Task item: Report every line of the listing below in which the string "purple" appears.
┌──
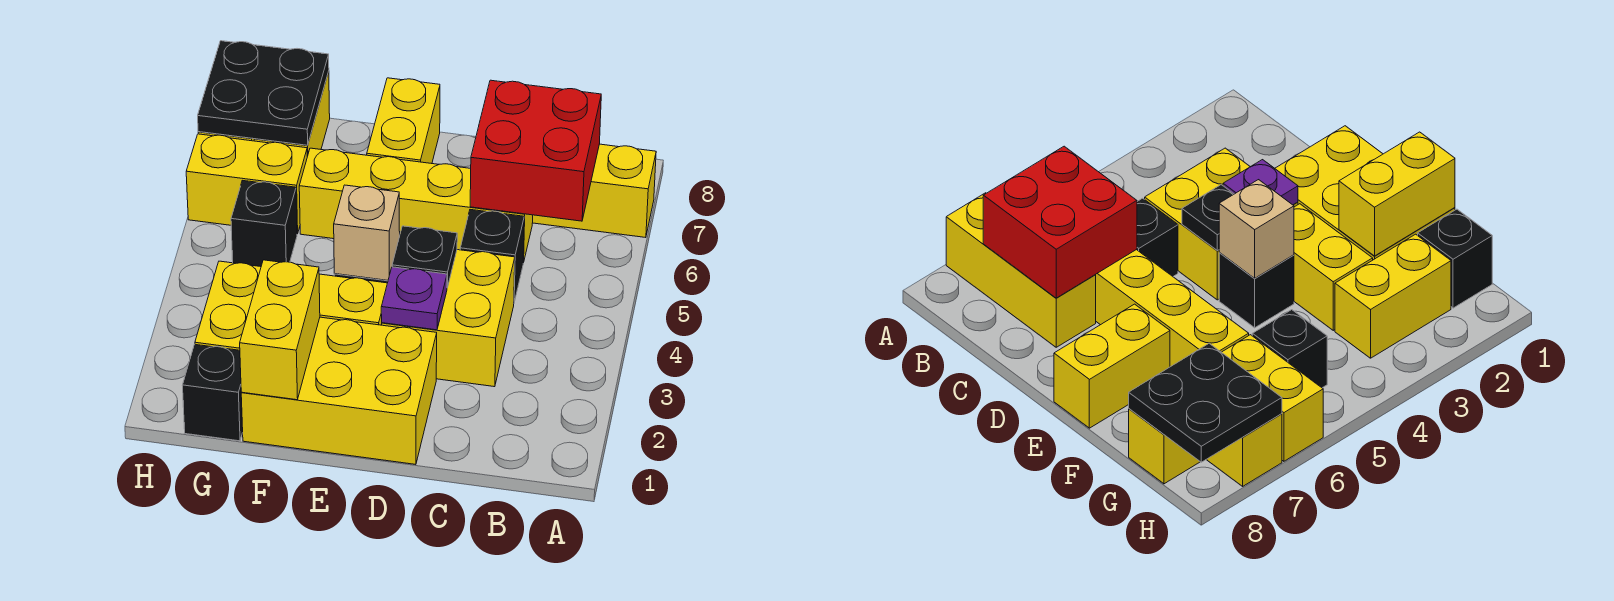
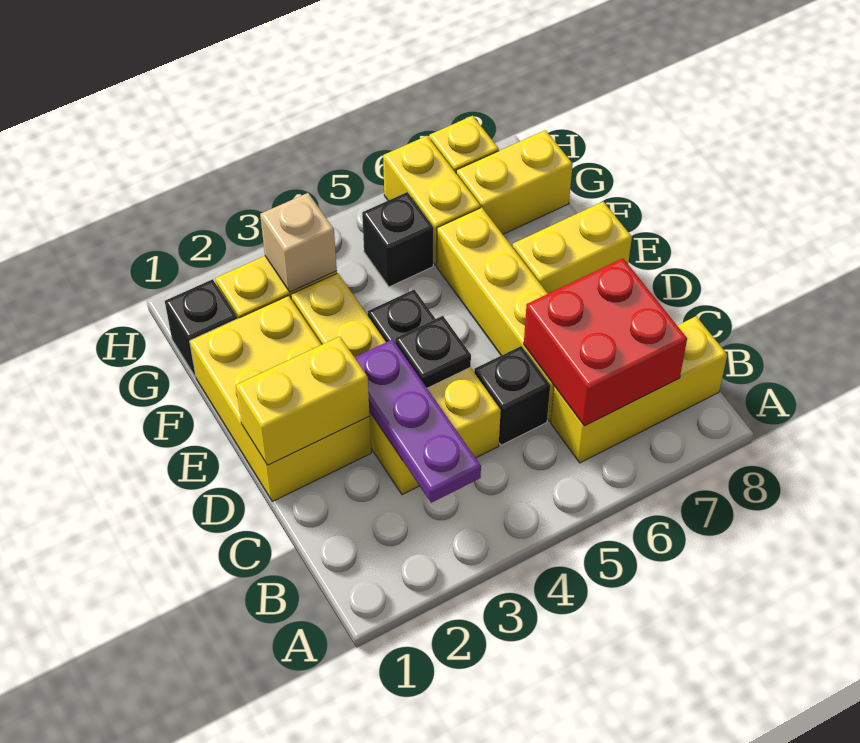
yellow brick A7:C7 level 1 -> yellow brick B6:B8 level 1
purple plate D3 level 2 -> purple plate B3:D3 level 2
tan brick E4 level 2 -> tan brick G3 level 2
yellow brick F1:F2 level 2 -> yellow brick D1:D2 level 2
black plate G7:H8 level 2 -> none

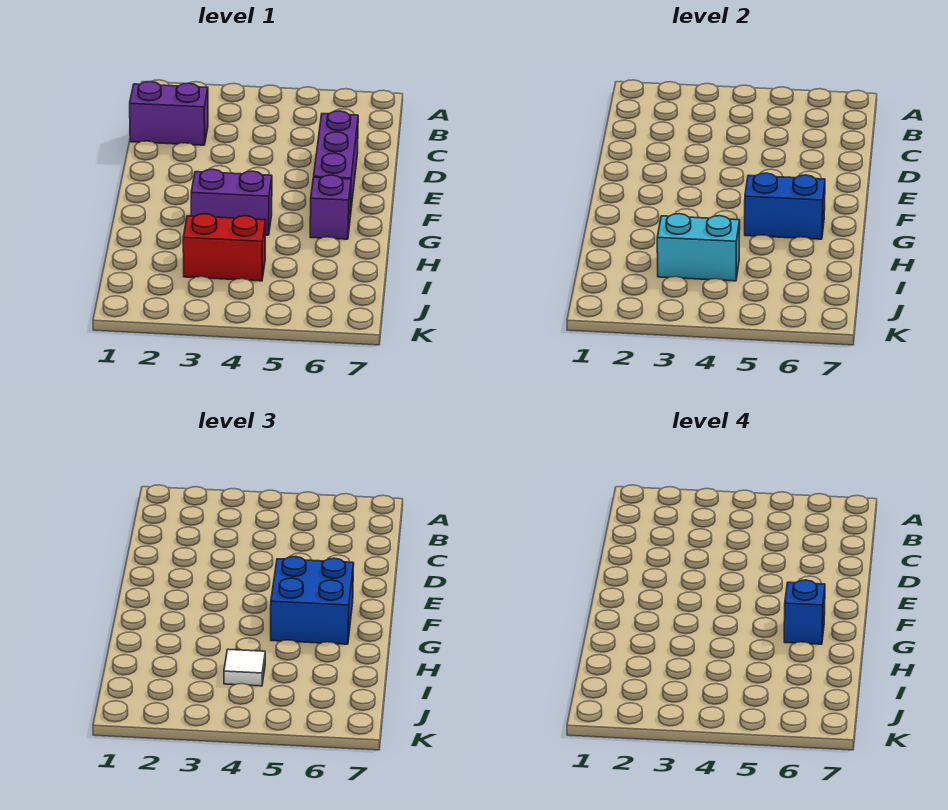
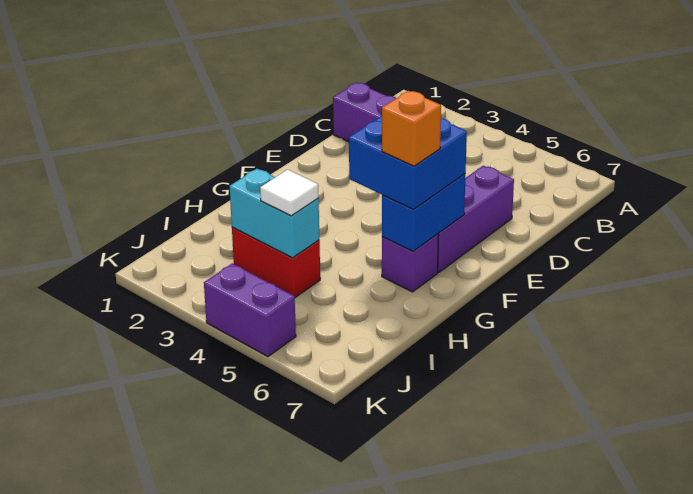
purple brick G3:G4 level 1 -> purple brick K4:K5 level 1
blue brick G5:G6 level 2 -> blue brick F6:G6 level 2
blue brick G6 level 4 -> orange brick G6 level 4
└──
The completed task:
purple plate D3 level 2 -> purple plate B3:D3 level 2
purple brick G3:G4 level 1 -> purple brick K4:K5 level 1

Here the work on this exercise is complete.